* START *

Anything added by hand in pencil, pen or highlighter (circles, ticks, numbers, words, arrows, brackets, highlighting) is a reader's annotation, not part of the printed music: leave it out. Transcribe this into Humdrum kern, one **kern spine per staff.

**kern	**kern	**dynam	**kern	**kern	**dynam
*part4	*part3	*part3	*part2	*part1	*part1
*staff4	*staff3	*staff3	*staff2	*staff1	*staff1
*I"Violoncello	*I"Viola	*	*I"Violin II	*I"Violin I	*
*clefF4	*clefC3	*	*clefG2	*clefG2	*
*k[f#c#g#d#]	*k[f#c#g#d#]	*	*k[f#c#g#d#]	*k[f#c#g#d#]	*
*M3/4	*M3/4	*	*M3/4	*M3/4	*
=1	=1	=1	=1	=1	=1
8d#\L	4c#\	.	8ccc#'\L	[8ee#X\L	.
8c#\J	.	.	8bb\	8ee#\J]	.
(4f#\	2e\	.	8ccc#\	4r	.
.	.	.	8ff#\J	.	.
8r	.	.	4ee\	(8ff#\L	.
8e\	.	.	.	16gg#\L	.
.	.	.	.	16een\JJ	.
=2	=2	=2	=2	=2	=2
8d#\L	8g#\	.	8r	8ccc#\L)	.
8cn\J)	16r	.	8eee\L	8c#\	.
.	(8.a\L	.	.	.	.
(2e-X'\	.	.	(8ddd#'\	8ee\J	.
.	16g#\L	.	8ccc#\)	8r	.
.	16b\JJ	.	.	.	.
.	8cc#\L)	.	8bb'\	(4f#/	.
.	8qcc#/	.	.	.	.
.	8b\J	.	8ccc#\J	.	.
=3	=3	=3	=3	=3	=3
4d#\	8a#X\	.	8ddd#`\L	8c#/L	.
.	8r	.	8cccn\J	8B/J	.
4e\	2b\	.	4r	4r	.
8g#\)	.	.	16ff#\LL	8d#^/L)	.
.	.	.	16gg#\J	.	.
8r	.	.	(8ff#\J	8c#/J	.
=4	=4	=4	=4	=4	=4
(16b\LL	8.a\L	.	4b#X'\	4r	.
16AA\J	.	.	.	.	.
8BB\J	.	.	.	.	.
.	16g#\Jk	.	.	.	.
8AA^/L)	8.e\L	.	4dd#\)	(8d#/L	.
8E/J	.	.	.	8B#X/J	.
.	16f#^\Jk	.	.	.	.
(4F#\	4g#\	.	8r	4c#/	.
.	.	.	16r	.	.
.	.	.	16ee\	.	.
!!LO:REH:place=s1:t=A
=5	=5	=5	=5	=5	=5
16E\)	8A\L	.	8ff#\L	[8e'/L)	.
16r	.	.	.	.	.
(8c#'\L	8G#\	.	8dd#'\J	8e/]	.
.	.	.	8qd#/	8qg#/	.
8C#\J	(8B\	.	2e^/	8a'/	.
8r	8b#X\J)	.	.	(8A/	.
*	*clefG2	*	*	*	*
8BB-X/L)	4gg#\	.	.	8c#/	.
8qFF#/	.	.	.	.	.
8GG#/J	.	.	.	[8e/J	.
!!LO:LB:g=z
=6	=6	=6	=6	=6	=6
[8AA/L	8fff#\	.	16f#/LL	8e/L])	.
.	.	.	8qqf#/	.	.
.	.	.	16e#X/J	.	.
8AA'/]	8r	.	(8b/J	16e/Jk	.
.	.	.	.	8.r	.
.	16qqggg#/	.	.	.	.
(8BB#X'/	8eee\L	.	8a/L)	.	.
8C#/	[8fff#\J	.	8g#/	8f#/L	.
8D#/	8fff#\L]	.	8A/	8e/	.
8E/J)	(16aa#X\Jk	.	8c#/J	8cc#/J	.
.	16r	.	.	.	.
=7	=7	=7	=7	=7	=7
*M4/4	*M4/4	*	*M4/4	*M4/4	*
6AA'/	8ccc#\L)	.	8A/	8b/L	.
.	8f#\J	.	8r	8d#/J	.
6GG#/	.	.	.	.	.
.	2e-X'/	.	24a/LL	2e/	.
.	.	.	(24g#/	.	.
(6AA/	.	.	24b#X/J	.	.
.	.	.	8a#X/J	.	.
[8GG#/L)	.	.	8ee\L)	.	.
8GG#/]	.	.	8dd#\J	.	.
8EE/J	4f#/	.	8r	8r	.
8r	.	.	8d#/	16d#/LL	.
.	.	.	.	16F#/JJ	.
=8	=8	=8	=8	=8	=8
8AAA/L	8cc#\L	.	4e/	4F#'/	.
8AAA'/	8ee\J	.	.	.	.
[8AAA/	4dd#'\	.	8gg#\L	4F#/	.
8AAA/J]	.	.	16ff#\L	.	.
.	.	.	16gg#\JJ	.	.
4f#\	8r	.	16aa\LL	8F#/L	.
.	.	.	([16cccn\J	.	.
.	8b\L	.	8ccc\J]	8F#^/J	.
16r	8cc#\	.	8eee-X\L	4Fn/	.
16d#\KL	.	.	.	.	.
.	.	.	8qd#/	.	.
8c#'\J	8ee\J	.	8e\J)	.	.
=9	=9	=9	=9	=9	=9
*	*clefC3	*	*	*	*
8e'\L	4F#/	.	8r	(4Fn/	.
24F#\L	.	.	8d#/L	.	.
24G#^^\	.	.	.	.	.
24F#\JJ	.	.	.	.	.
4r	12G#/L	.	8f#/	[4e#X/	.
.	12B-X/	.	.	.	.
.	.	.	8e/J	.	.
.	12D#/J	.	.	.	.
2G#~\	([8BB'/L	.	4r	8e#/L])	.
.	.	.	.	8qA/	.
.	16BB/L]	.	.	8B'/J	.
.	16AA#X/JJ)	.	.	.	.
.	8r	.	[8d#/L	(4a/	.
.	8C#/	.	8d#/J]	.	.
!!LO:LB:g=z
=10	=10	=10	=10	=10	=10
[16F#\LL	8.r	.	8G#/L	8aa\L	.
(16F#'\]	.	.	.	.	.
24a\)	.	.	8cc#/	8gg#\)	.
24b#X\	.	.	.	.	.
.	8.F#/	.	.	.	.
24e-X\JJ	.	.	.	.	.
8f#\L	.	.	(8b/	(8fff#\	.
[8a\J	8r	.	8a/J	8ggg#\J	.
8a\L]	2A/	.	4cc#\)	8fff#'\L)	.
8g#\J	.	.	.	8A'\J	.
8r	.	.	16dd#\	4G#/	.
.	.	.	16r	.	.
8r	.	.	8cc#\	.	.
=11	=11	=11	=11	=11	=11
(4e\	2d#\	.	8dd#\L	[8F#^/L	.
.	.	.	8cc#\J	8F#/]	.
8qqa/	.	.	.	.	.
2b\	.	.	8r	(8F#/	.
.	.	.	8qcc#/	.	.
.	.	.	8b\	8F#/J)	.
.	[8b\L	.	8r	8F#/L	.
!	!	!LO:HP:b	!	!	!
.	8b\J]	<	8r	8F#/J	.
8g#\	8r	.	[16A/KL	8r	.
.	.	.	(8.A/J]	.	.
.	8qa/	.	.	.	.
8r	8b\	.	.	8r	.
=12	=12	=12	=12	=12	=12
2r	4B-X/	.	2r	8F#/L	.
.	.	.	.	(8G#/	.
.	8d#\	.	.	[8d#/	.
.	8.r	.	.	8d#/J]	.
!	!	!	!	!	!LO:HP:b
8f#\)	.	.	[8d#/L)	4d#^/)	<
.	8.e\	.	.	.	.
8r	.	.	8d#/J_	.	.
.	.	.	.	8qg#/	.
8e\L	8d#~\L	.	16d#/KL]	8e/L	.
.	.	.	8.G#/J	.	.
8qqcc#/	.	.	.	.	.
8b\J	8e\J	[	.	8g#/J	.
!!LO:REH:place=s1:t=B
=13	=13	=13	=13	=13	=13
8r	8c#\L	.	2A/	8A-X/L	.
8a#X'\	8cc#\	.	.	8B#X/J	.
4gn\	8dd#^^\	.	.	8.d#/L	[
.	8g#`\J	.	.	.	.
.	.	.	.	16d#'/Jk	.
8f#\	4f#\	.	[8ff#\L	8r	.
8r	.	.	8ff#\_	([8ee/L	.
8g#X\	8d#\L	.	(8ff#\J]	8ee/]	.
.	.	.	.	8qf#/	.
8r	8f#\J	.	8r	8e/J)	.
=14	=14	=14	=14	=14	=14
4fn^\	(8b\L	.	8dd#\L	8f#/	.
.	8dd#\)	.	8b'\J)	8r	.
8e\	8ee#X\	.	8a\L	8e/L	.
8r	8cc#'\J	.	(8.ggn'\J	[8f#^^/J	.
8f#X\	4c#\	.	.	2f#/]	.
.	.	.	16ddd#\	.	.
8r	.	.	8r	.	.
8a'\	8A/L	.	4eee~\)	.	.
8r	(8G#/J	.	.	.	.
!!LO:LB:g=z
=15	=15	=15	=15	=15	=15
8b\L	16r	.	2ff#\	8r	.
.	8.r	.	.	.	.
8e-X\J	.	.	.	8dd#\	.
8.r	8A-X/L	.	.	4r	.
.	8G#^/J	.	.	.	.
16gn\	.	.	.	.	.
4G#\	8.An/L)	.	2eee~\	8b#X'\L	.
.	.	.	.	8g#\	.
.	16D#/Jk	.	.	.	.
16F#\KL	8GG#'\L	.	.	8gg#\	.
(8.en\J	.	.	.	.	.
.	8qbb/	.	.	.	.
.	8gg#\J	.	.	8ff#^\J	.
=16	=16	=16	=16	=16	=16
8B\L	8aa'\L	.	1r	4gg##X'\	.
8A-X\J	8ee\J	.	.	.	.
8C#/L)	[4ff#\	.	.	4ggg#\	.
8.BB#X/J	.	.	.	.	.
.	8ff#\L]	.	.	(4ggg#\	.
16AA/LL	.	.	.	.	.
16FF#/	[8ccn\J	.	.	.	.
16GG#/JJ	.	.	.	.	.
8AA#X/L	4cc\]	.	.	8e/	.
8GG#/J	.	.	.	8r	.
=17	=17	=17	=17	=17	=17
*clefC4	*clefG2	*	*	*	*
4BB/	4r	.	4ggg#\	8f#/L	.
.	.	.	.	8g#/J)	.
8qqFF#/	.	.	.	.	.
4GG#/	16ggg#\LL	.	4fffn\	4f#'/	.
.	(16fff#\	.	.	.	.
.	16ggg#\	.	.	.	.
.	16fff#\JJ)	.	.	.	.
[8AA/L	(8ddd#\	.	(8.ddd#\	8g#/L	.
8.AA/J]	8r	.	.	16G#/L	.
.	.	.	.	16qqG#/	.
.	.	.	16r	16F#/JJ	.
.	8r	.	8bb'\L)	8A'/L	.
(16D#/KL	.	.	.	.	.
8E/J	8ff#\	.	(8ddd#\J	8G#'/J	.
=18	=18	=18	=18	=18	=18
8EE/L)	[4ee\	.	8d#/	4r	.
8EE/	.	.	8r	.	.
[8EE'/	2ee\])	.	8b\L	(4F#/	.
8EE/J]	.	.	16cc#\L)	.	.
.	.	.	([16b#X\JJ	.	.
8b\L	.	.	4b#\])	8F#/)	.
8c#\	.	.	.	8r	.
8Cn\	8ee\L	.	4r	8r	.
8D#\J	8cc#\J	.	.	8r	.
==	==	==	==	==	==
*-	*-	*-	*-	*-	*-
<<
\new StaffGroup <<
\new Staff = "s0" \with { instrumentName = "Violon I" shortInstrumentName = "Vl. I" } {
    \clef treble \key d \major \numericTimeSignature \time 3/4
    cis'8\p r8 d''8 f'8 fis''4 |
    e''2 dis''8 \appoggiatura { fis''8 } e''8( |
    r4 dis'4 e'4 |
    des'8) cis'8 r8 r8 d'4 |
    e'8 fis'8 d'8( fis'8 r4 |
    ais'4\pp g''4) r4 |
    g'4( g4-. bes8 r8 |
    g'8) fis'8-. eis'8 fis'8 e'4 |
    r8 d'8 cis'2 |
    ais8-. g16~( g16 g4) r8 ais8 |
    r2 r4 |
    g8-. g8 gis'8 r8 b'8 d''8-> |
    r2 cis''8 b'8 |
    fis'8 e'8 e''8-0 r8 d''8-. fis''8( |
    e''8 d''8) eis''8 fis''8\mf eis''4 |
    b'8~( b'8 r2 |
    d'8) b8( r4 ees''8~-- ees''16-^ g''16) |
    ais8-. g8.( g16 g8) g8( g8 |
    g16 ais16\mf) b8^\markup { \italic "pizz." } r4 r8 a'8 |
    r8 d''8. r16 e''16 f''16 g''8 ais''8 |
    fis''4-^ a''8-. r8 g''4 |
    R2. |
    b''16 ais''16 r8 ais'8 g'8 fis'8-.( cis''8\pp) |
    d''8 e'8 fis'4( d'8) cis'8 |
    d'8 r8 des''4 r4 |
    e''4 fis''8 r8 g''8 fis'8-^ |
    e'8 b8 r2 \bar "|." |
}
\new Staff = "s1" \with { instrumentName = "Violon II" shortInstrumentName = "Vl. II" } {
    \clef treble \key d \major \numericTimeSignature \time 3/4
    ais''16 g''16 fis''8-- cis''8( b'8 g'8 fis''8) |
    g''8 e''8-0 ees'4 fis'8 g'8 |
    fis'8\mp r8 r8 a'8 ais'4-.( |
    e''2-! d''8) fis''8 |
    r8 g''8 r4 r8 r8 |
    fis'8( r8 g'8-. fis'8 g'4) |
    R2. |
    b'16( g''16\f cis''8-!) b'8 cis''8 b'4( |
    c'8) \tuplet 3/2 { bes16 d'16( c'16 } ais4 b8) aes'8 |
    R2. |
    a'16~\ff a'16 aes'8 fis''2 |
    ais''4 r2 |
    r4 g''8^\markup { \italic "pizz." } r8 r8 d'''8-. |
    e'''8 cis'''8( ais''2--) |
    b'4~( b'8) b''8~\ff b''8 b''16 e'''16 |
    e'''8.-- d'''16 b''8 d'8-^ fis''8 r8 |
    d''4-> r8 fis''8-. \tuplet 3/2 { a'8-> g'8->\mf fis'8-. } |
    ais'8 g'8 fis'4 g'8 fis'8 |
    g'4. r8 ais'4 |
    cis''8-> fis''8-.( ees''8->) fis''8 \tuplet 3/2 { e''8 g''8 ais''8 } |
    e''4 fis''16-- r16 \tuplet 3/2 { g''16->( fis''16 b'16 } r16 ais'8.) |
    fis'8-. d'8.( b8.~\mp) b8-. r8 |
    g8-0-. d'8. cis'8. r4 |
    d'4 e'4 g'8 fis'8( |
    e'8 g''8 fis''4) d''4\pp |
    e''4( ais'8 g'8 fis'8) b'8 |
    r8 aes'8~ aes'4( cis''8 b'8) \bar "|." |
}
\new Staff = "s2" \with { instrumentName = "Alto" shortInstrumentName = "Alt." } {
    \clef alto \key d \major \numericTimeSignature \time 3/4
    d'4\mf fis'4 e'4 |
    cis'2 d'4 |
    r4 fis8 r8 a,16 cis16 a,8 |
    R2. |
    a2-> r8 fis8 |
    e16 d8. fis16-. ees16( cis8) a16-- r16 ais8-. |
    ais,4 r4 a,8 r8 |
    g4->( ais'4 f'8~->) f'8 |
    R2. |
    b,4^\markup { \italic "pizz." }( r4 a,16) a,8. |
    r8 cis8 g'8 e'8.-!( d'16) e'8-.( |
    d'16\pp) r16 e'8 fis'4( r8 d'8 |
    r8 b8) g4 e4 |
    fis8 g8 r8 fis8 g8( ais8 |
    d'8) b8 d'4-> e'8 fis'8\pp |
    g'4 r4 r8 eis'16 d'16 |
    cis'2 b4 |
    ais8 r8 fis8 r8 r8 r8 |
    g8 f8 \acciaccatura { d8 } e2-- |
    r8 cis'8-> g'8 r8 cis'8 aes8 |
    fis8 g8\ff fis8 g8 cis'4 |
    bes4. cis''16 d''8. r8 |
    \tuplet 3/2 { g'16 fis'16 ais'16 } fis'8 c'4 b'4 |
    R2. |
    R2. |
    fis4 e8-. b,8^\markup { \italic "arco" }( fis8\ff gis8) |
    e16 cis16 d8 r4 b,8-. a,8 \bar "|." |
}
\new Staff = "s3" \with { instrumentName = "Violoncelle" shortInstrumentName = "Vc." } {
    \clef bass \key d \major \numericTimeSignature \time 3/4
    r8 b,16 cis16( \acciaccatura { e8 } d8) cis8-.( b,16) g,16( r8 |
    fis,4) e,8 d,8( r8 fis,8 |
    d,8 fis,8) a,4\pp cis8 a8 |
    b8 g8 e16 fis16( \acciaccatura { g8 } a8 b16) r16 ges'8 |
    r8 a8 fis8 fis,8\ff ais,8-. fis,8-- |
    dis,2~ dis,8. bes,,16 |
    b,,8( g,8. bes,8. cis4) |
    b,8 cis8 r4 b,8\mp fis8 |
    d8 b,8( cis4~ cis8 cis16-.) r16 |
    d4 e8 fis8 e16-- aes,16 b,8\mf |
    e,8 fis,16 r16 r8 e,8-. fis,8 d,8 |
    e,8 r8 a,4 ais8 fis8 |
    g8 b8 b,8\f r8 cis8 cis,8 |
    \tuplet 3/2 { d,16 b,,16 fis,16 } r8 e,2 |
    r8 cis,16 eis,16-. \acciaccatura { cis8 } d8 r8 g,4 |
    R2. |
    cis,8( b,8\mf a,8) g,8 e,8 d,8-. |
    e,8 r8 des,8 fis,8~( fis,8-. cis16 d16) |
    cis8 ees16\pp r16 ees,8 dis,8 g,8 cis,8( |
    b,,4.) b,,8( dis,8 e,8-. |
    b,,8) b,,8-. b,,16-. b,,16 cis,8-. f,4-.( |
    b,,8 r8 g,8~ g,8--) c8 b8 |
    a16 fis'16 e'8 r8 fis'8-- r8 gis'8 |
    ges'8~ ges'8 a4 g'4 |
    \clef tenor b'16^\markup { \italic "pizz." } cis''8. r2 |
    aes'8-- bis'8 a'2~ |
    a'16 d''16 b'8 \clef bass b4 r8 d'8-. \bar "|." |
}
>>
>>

* END *

Goal: From the listing above, collect every line that contains the string "shortInstrumentName". The match is case-sensitive.

Result:
\new Staff = "s0" \with { instrumentName = "Violon I" shortInstrumentName = "Vl. I" } {
\new Staff = "s1" \with { instrumentName = "Violon II" shortInstrumentName = "Vl. II" } {
\new Staff = "s2" \with { instrumentName = "Alto" shortInstrumentName = "Alt." } {
\new Staff = "s3" \with { instrumentName = "Violoncelle" shortInstrumentName = "Vc." } {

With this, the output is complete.